About this exercise — Once the line containing "green 1x1 brick [525,99,608,211]" is found in the data below, repeat it and every later line exactly, leaving the pictures out.

(Object change descriptions)
--------------------------------
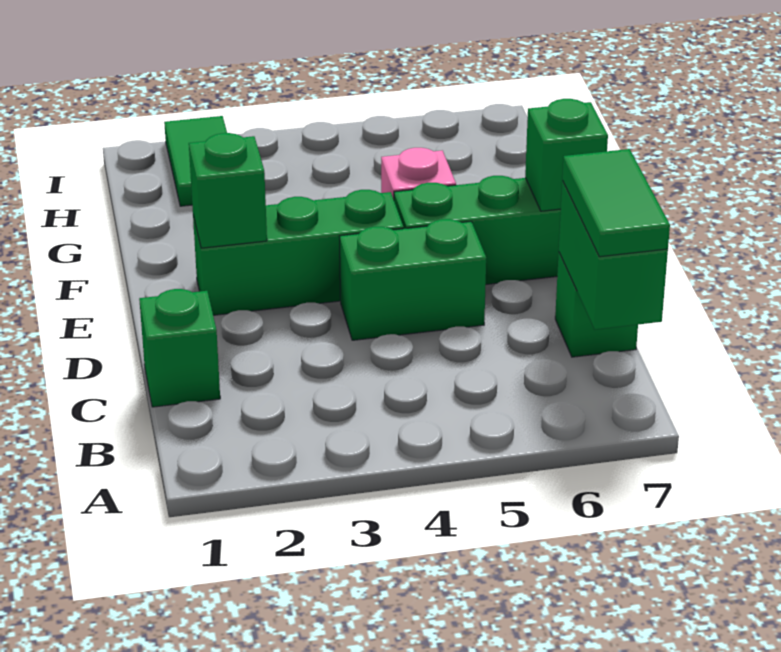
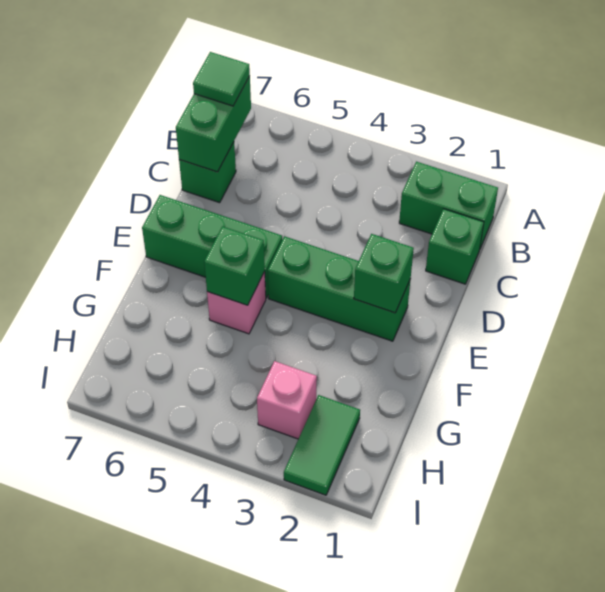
green 1x2 tile [562,149,670,257] -> green 1x1 tile [193,52,250,106]
green 1x2 brick [340,219,486,340] -> green 1x2 brick moved to [399,162,498,248]
green 1x1 brick [525,99,608,211] -> green 1x1 brick moved to [204,226,265,305]
none -> pink 1x1 brick [257,361,317,439]

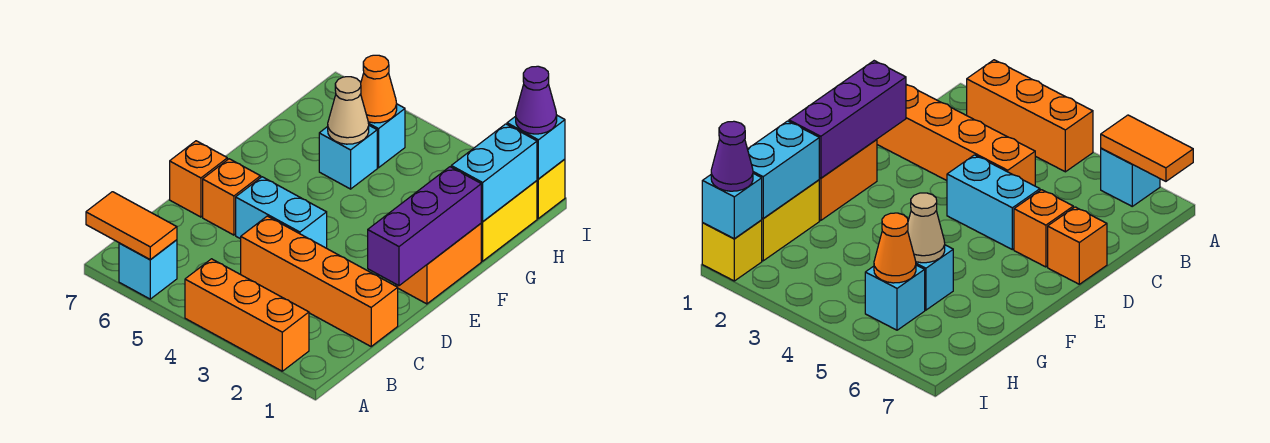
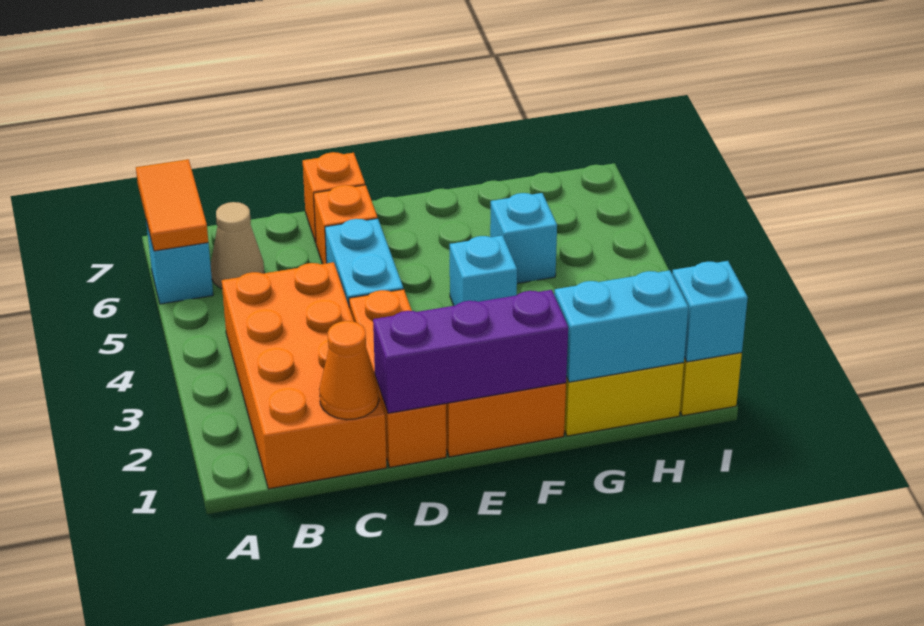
orange 1x3 brick [185,259,309,371] -> orange 1x3 brick moved to [349,289,446,467]
orange 1x4 brick [241,216,398,346] -> orange 2x4 brick [222,262,387,489]
tan 1x1 cone [328,77,369,144] -> tan 1x1 cone moved to [211,202,264,288]
cyan 1x1 brick [368,104,405,168] -> cyan 1x1 brick moved to [450,235,517,306]
orange 1x1 cone [361,55,397,123] -> orange 1x1 cone moved to [319,321,379,420]
purple 1x1 cone [516,66,557,134] -> none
--------------------------------
Result for this exercise —
green 1x1 brick [525,99,608,211] -> green 1x1 brick moved to [204,226,265,305]
none -> pink 1x1 brick [257,361,317,439]

orange 1x3 brick [185,259,309,371] -> orange 1x3 brick moved to [349,289,446,467]
orange 1x4 brick [241,216,398,346] -> orange 2x4 brick [222,262,387,489]
tan 1x1 cone [328,77,369,144] -> tan 1x1 cone moved to [211,202,264,288]
cyan 1x1 brick [368,104,405,168] -> cyan 1x1 brick moved to [450,235,517,306]
orange 1x1 cone [361,55,397,123] -> orange 1x1 cone moved to [319,321,379,420]
purple 1x1 cone [516,66,557,134] -> none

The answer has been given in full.